EXERCISE >> Copy verbatim the block of lines in the entries below whose first line contains "(447, 468) = (336, 361): purple tree -> none" and whose last line contains "(664, 468) = (457, 476): black". Leave out all other lines.

INPUT >>
━━━━━━━━━━━━━━━━━━━━━━━━━━━━━━

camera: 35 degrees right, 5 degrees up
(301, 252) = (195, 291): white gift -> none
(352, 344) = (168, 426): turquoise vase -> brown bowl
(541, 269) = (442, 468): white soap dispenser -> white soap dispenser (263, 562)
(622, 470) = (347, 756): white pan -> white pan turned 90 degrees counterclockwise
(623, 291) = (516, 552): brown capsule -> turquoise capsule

━━━━━━━━━━━━━━━━━━━━━━━━━━━━━━

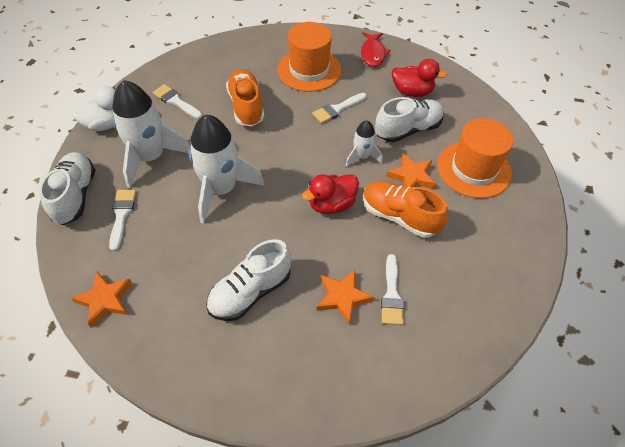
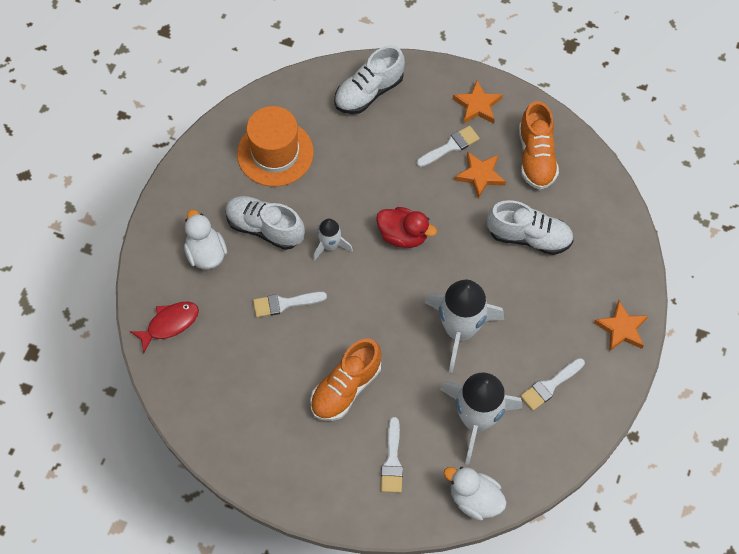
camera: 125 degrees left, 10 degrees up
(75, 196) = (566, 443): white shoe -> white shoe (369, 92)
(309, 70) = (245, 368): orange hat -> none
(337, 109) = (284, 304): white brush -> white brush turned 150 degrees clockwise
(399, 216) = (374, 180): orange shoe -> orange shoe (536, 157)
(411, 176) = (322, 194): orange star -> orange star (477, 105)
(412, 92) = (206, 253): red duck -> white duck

━━━━━━━━━━━━━━━━━━━━━━━━━━━━━━

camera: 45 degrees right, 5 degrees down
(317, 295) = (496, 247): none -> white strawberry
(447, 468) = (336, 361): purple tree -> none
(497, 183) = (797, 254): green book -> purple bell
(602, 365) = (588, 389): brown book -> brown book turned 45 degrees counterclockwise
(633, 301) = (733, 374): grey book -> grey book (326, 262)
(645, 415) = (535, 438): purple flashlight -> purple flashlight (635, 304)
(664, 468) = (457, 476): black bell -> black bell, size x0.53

━━━━━━━━━━━━━━━━━━━━━━━━━━━━━━

EXERCISE RESPONSE >>
(447, 468) = (336, 361): purple tree -> none
(497, 183) = (797, 254): green book -> purple bell
(602, 365) = (588, 389): brown book -> brown book turned 45 degrees counterclockwise
(633, 301) = (733, 374): grey book -> grey book (326, 262)
(645, 415) = (535, 438): purple flashlight -> purple flashlight (635, 304)
(664, 468) = (457, 476): black bell -> black bell, size x0.53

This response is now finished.